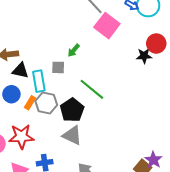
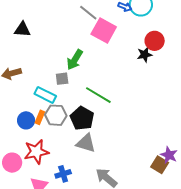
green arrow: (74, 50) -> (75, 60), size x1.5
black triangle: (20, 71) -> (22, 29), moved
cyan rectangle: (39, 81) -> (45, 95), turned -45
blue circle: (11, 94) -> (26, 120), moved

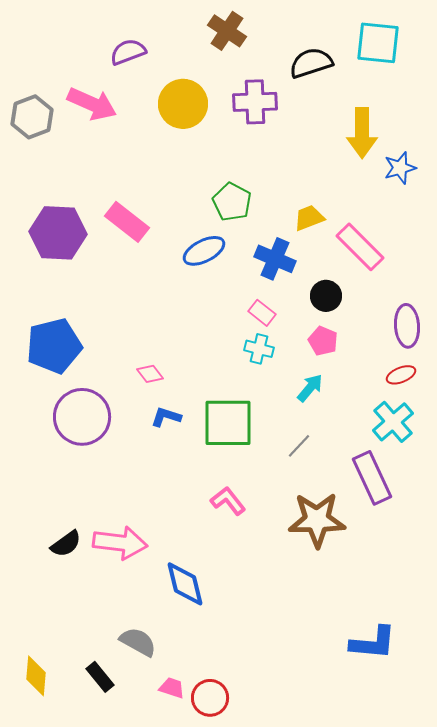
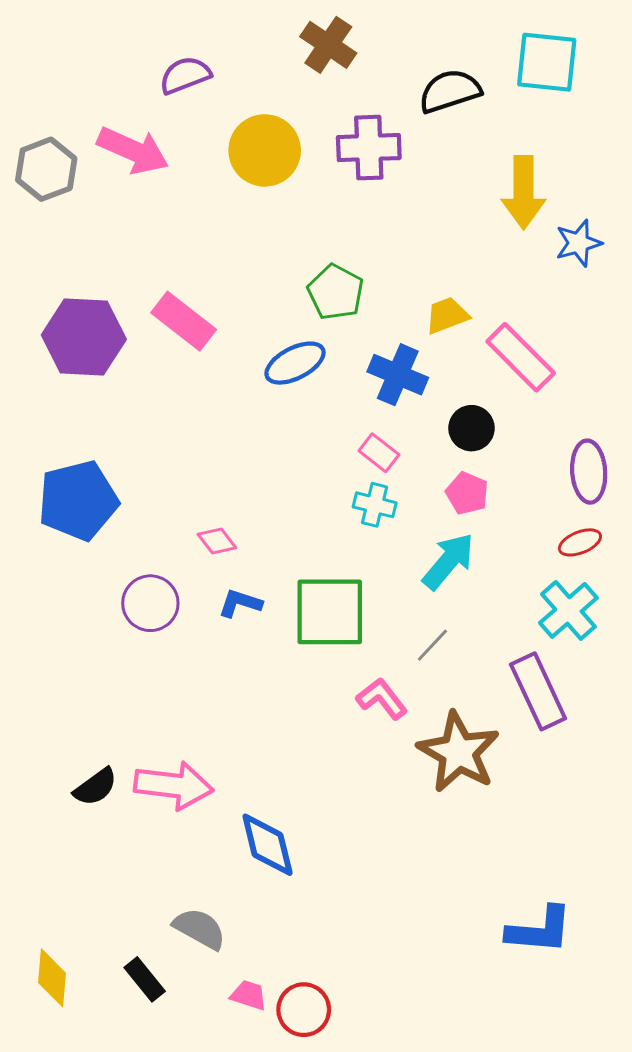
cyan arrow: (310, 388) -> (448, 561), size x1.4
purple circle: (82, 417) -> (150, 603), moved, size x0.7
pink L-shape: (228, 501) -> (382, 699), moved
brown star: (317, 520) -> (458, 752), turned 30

**PROBLEM TO SOLVE**
Lines that hold the word "turned" are the ones to copy from the entries above.

**OUTPUT FOR THIS EXERCISE**
cyan rectangle: (39, 81) -> (45, 95), turned -45
brown star: (317, 520) -> (458, 752), turned 30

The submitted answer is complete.